◆ HOW TO COMPLETE THIS TASK:
Exactly the lines from the one with "BUTTON pin GND: GND -> none" through the end of the data below must be set down, and no pictures with them.

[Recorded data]
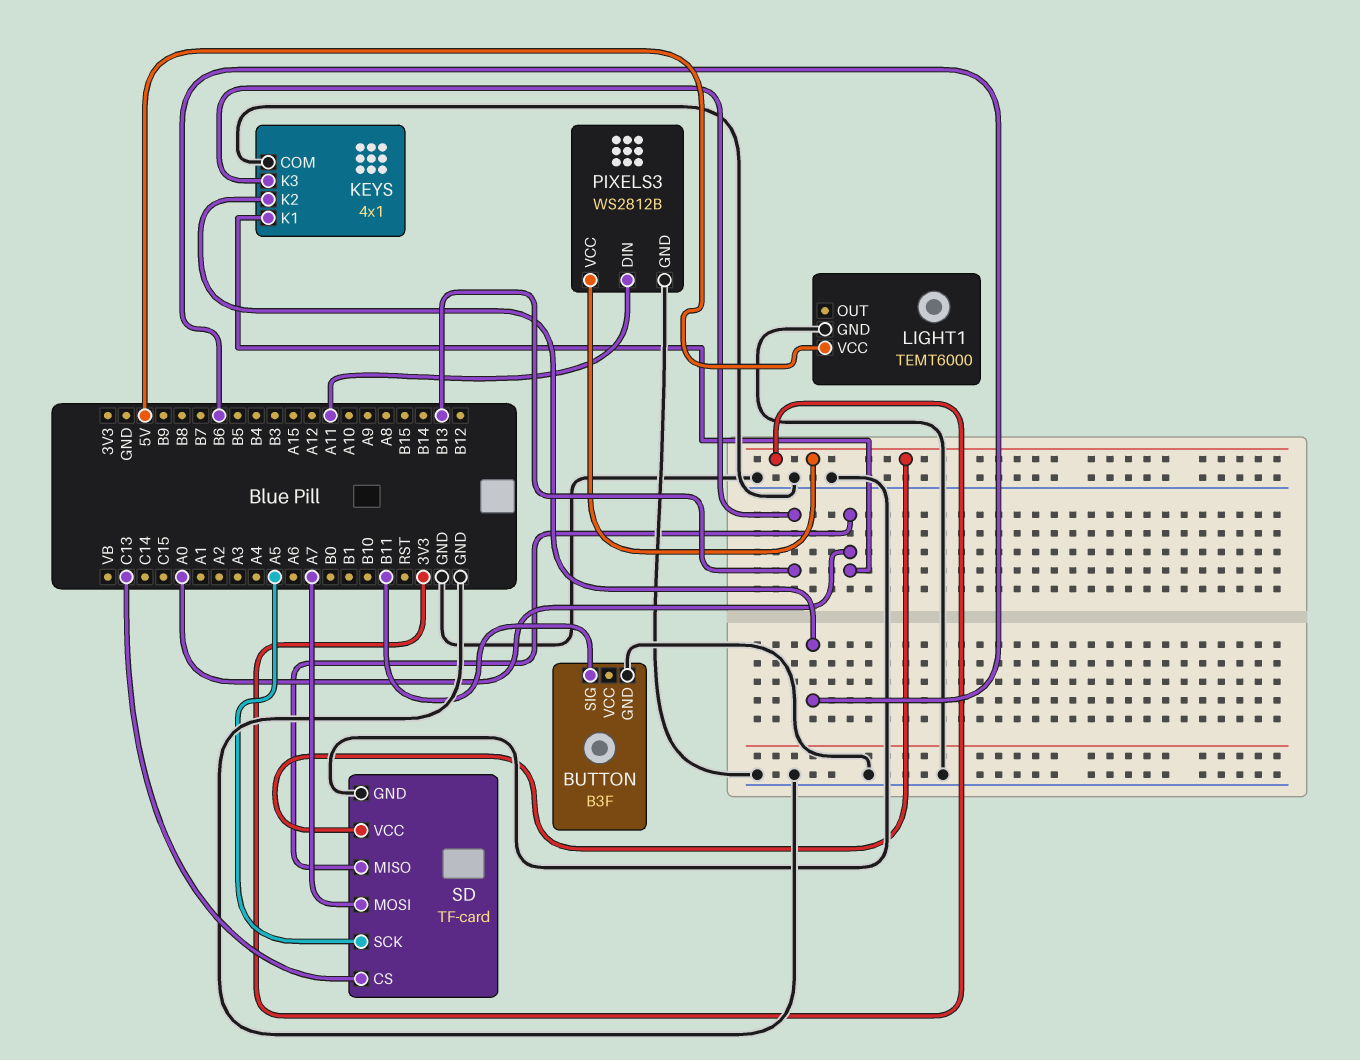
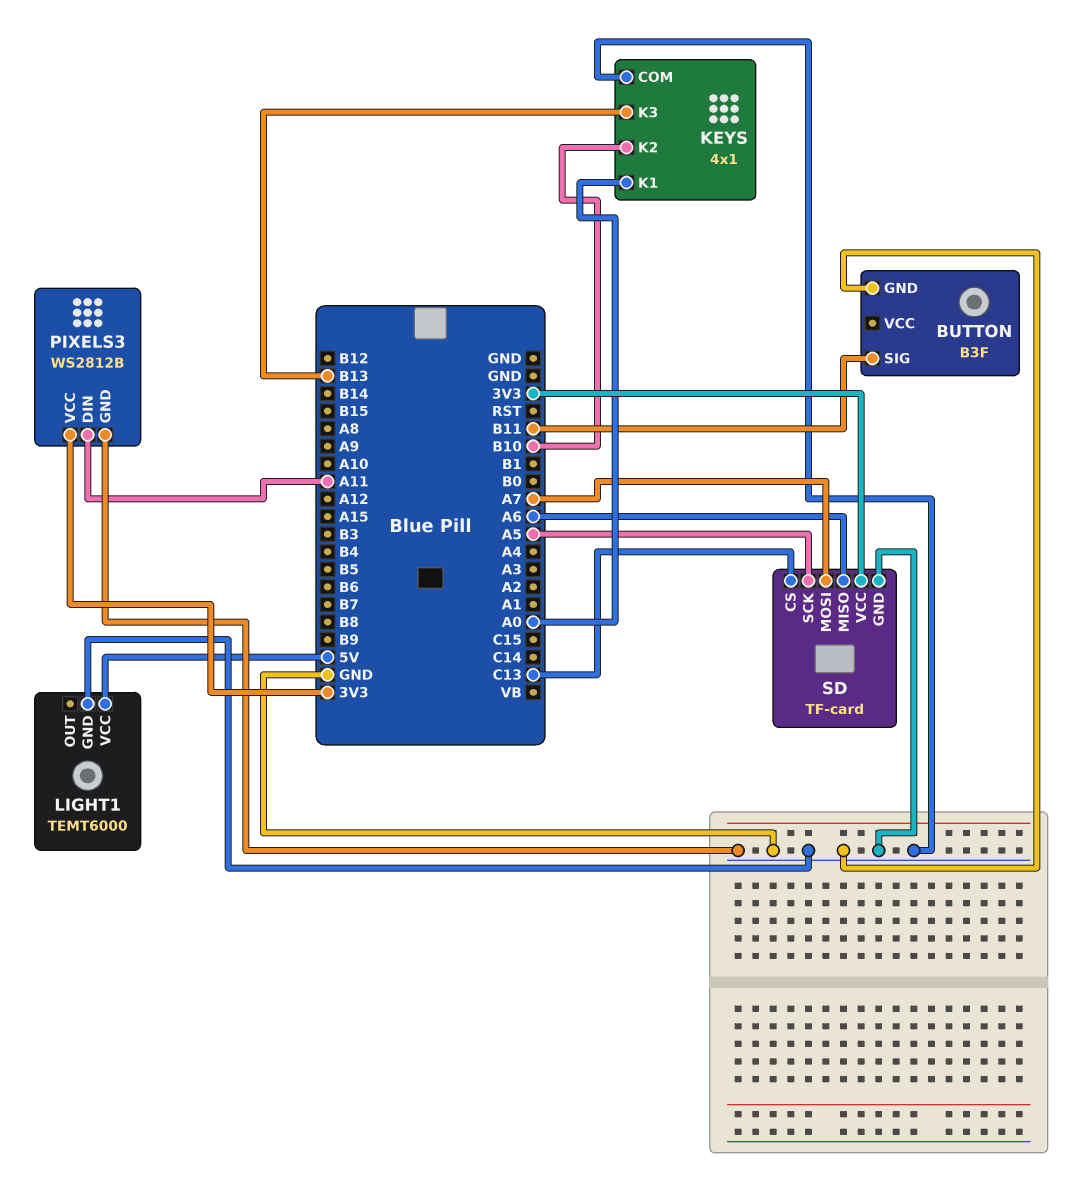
KEYS pin K2: B6 -> B10
SD pin MISO: A0 -> A6

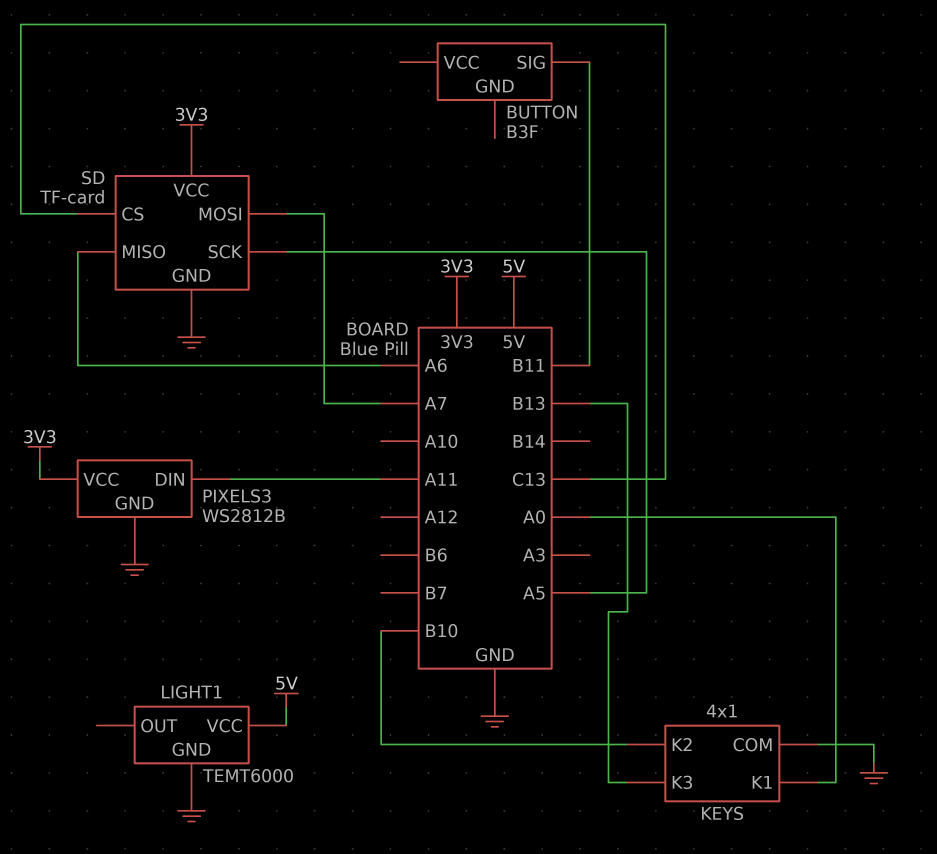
BUTTON pin GND: GND -> none

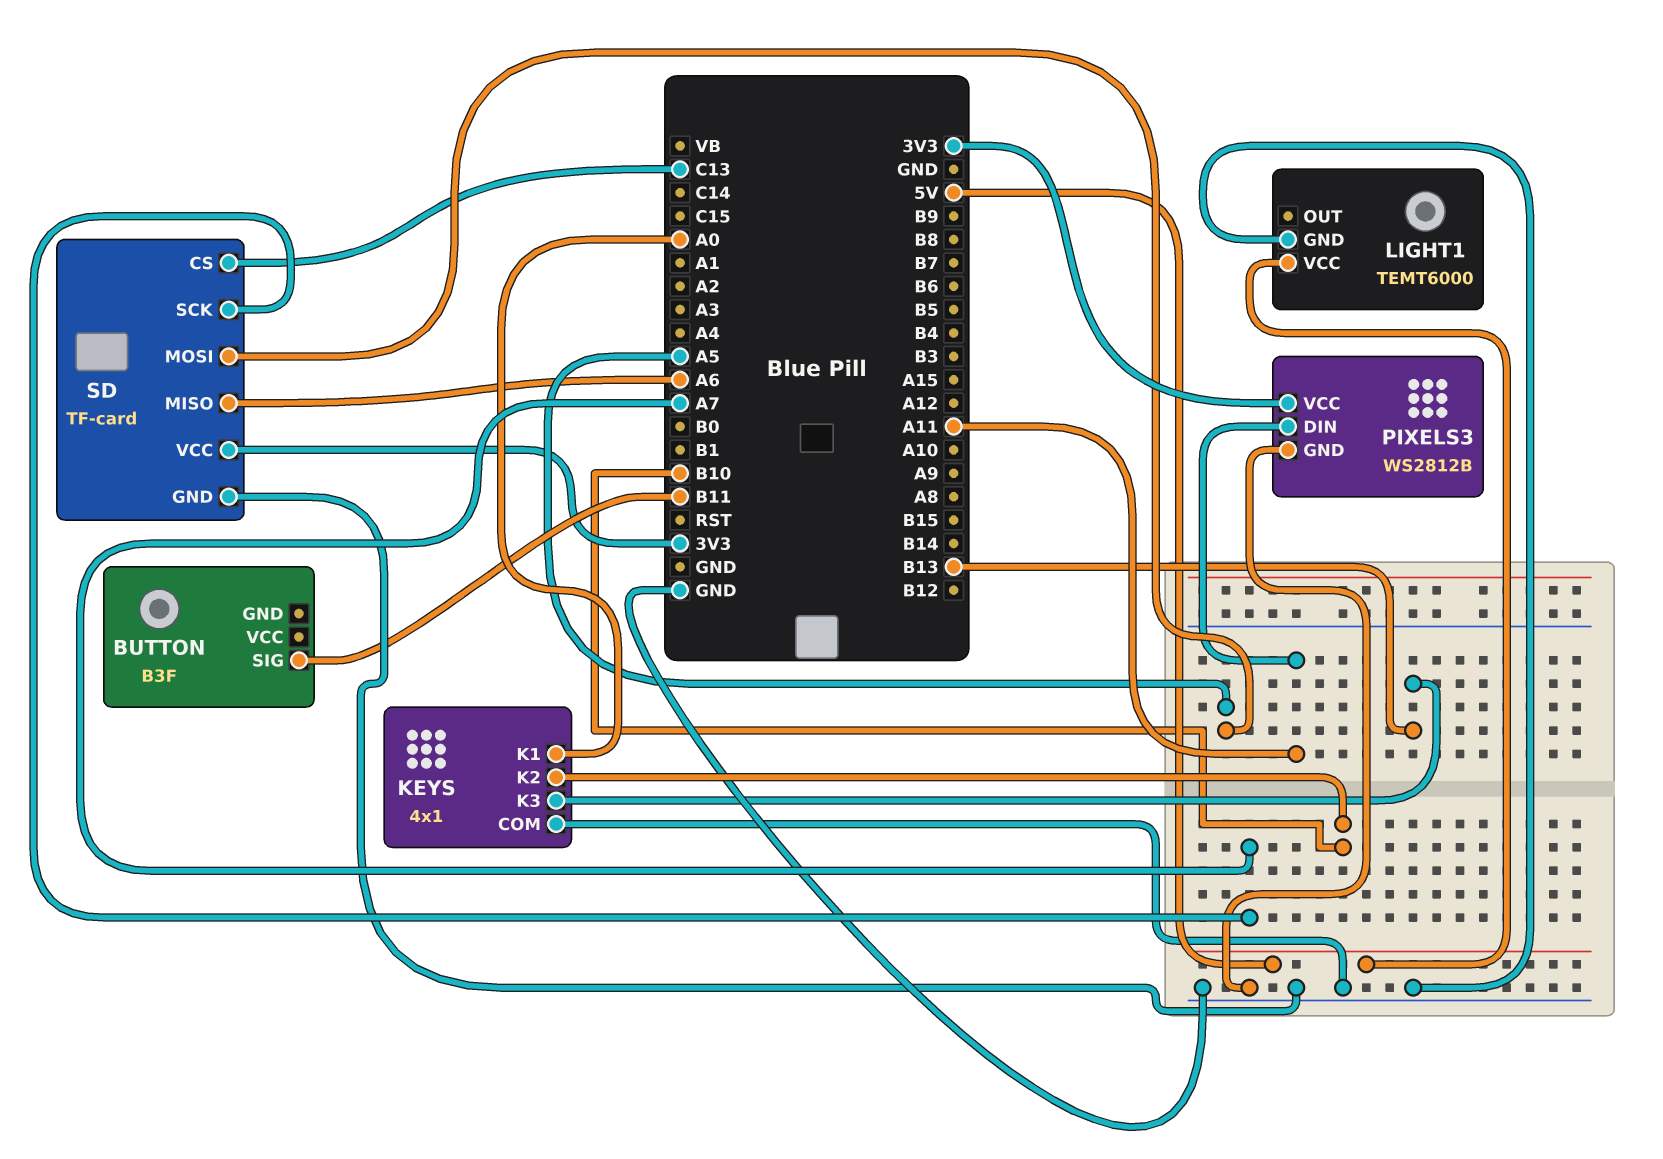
SD pin MOSI: A7 -> A5
SD pin SCK: A5 -> A7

◆ REPLY TO THE EXERCISE:
BUTTON pin GND: GND -> none

SD pin MOSI: A7 -> A5
SD pin SCK: A5 -> A7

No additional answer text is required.